Exercise objective: Take the listing below and output it again exactly.

------ Exercise materials ------

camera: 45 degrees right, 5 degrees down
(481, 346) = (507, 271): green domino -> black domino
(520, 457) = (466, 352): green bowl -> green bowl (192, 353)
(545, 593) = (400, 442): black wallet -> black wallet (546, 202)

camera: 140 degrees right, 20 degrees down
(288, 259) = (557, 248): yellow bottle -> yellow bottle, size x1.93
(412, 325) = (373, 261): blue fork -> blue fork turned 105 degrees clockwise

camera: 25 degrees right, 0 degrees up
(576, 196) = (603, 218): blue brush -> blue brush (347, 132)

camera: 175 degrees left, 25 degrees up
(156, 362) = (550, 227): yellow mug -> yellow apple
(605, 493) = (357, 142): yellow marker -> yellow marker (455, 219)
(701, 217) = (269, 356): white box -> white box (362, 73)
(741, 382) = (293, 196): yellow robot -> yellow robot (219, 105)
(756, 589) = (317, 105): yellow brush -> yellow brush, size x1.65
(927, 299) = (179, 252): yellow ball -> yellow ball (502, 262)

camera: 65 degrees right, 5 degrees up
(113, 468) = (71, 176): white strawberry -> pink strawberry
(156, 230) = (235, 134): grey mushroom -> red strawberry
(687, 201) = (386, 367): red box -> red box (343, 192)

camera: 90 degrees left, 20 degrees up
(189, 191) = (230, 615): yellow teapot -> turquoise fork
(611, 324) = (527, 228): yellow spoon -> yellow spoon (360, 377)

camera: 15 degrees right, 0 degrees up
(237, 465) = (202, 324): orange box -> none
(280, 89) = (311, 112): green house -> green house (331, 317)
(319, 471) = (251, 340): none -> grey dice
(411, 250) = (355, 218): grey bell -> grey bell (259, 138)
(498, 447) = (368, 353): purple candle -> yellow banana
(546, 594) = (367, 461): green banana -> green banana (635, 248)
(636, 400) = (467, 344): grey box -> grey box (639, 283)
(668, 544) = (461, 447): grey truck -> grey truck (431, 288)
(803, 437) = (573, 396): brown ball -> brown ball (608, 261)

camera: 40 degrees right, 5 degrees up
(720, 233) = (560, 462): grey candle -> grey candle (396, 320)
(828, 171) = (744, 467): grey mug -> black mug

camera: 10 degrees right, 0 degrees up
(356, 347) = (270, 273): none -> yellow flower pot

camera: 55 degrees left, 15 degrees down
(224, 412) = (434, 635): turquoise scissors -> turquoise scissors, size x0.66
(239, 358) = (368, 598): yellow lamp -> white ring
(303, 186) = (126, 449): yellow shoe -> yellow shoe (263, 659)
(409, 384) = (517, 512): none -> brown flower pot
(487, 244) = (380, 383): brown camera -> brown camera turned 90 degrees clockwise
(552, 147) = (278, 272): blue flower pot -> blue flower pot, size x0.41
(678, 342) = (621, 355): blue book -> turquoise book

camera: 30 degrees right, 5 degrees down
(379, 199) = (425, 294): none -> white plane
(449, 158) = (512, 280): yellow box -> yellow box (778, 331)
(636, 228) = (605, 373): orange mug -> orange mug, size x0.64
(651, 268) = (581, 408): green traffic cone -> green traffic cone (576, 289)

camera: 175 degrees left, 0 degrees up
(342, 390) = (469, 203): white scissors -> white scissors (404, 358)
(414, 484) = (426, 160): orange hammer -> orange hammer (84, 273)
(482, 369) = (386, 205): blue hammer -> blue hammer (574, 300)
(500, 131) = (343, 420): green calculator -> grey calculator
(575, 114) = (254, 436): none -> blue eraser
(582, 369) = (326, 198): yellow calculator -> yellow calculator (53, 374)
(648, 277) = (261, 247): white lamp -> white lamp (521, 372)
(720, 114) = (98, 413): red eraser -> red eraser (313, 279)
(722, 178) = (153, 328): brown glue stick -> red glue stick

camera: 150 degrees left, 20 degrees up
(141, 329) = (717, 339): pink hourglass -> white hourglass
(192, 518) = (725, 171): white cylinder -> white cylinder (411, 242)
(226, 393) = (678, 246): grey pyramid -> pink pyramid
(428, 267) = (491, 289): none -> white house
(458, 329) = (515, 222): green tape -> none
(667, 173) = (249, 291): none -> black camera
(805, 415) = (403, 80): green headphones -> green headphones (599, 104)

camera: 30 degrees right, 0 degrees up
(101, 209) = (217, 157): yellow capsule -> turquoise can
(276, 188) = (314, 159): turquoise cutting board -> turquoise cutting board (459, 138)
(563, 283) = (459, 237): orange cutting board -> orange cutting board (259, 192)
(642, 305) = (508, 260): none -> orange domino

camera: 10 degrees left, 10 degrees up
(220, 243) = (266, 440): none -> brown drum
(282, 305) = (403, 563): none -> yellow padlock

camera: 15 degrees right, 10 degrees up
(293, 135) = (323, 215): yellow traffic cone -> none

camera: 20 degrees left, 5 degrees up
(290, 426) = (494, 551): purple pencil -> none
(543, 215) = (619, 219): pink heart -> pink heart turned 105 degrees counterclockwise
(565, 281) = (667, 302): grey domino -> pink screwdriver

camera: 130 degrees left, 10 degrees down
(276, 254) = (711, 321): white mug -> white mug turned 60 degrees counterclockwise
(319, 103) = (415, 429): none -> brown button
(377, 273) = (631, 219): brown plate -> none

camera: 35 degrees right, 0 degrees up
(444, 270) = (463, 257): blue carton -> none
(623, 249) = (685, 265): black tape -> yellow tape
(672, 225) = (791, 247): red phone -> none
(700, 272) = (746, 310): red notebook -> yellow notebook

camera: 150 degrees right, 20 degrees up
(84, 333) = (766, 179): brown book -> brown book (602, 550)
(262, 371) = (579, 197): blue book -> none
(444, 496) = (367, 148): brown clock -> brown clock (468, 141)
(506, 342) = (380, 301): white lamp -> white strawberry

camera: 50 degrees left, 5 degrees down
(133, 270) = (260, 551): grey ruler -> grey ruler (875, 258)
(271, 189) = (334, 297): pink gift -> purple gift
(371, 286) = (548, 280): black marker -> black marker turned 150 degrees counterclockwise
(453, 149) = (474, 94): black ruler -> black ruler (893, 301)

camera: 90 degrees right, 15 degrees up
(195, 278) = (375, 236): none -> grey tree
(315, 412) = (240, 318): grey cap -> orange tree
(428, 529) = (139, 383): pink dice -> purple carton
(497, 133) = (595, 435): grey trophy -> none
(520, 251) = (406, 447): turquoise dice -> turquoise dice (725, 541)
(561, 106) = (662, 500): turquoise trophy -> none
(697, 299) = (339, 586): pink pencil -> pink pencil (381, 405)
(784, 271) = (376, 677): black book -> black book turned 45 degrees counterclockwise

------

Your response:
camera: 45 degrees right, 5 degrees down
(481, 346) = (507, 271): green domino -> black domino
(520, 457) = (466, 352): green bowl -> green bowl (192, 353)
(545, 593) = (400, 442): black wallet -> black wallet (546, 202)

camera: 140 degrees right, 20 degrees down
(288, 259) = (557, 248): yellow bottle -> yellow bottle, size x1.93
(412, 325) = (373, 261): blue fork -> blue fork turned 105 degrees clockwise

camera: 25 degrees right, 0 degrees up
(576, 196) = (603, 218): blue brush -> blue brush (347, 132)

camera: 175 degrees left, 25 degrees up
(156, 362) = (550, 227): yellow mug -> yellow apple
(605, 493) = (357, 142): yellow marker -> yellow marker (455, 219)
(701, 217) = (269, 356): white box -> white box (362, 73)
(741, 382) = (293, 196): yellow robot -> yellow robot (219, 105)
(756, 589) = (317, 105): yellow brush -> yellow brush, size x1.65
(927, 299) = (179, 252): yellow ball -> yellow ball (502, 262)

camera: 65 degrees right, 5 degrees up
(113, 468) = (71, 176): white strawberry -> pink strawberry
(156, 230) = (235, 134): grey mushroom -> red strawberry
(687, 201) = (386, 367): red box -> red box (343, 192)

camera: 90 degrees left, 20 degrees up
(189, 191) = (230, 615): yellow teapot -> turquoise fork
(611, 324) = (527, 228): yellow spoon -> yellow spoon (360, 377)

camera: 15 degrees right, 0 degrees up
(237, 465) = (202, 324): orange box -> none
(280, 89) = (311, 112): green house -> green house (331, 317)
(319, 471) = (251, 340): none -> grey dice
(411, 250) = (355, 218): grey bell -> grey bell (259, 138)
(498, 447) = (368, 353): purple candle -> yellow banana
(546, 594) = (367, 461): green banana -> green banana (635, 248)
(636, 400) = (467, 344): grey box -> grey box (639, 283)
(668, 544) = (461, 447): grey truck -> grey truck (431, 288)
(803, 437) = (573, 396): brown ball -> brown ball (608, 261)

camera: 40 degrees right, 5 degrees up
(720, 233) = (560, 462): grey candle -> grey candle (396, 320)
(828, 171) = (744, 467): grey mug -> black mug

camera: 10 degrees right, 0 degrees up
(356, 347) = (270, 273): none -> yellow flower pot

camera: 55 degrees left, 15 degrees down
(224, 412) = (434, 635): turquoise scissors -> turquoise scissors, size x0.66
(239, 358) = (368, 598): yellow lamp -> white ring
(303, 186) = (126, 449): yellow shoe -> yellow shoe (263, 659)
(409, 384) = (517, 512): none -> brown flower pot
(487, 244) = (380, 383): brown camera -> brown camera turned 90 degrees clockwise
(552, 147) = (278, 272): blue flower pot -> blue flower pot, size x0.41
(678, 342) = (621, 355): blue book -> turquoise book

camera: 30 degrees right, 5 degrees down
(379, 199) = (425, 294): none -> white plane
(449, 158) = (512, 280): yellow box -> yellow box (778, 331)
(636, 228) = (605, 373): orange mug -> orange mug, size x0.64
(651, 268) = (581, 408): green traffic cone -> green traffic cone (576, 289)

camera: 175 degrees left, 0 degrees up
(342, 390) = (469, 203): white scissors -> white scissors (404, 358)
(414, 484) = (426, 160): orange hammer -> orange hammer (84, 273)
(482, 369) = (386, 205): blue hammer -> blue hammer (574, 300)
(500, 131) = (343, 420): green calculator -> grey calculator
(575, 114) = (254, 436): none -> blue eraser
(582, 369) = (326, 198): yellow calculator -> yellow calculator (53, 374)
(648, 277) = (261, 247): white lamp -> white lamp (521, 372)
(720, 114) = (98, 413): red eraser -> red eraser (313, 279)
(722, 178) = (153, 328): brown glue stick -> red glue stick

camera: 150 degrees left, 20 degrees up
(141, 329) = (717, 339): pink hourglass -> white hourglass
(192, 518) = (725, 171): white cylinder -> white cylinder (411, 242)
(226, 393) = (678, 246): grey pyramid -> pink pyramid
(428, 267) = (491, 289): none -> white house
(458, 329) = (515, 222): green tape -> none
(667, 173) = (249, 291): none -> black camera
(805, 415) = (403, 80): green headphones -> green headphones (599, 104)

camera: 30 degrees right, 0 degrees up
(101, 209) = (217, 157): yellow capsule -> turquoise can
(276, 188) = (314, 159): turquoise cutting board -> turquoise cutting board (459, 138)
(563, 283) = (459, 237): orange cutting board -> orange cutting board (259, 192)
(642, 305) = (508, 260): none -> orange domino

camera: 10 degrees left, 10 degrees up
(220, 243) = (266, 440): none -> brown drum
(282, 305) = (403, 563): none -> yellow padlock

camera: 15 degrees right, 10 degrees up
(293, 135) = (323, 215): yellow traffic cone -> none

camera: 20 degrees left, 5 degrees up
(290, 426) = (494, 551): purple pencil -> none
(543, 215) = (619, 219): pink heart -> pink heart turned 105 degrees counterclockwise
(565, 281) = (667, 302): grey domino -> pink screwdriver

camera: 130 degrees left, 10 degrees down
(276, 254) = (711, 321): white mug -> white mug turned 60 degrees counterclockwise
(319, 103) = (415, 429): none -> brown button
(377, 273) = (631, 219): brown plate -> none

camera: 35 degrees right, 0 degrees up
(444, 270) = (463, 257): blue carton -> none
(623, 249) = (685, 265): black tape -> yellow tape
(672, 225) = (791, 247): red phone -> none
(700, 272) = (746, 310): red notebook -> yellow notebook

camera: 150 degrees right, 20 degrees up
(84, 333) = (766, 179): brown book -> brown book (602, 550)
(262, 371) = (579, 197): blue book -> none
(444, 496) = (367, 148): brown clock -> brown clock (468, 141)
(506, 342) = (380, 301): white lamp -> white strawberry

camera: 50 degrees left, 5 degrees down
(133, 270) = (260, 551): grey ruler -> grey ruler (875, 258)
(271, 189) = (334, 297): pink gift -> purple gift
(371, 286) = (548, 280): black marker -> black marker turned 150 degrees counterclockwise
(453, 149) = (474, 94): black ruler -> black ruler (893, 301)

camera: 90 degrees right, 15 degrees up
(195, 278) = (375, 236): none -> grey tree
(315, 412) = (240, 318): grey cap -> orange tree
(428, 529) = (139, 383): pink dice -> purple carton
(497, 133) = (595, 435): grey trophy -> none
(520, 251) = (406, 447): turquoise dice -> turquoise dice (725, 541)
(561, 106) = (662, 500): turquoise trophy -> none
(697, 299) = (339, 586): pink pencil -> pink pencil (381, 405)
(784, 271) = (376, 677): black book -> black book turned 45 degrees counterclockwise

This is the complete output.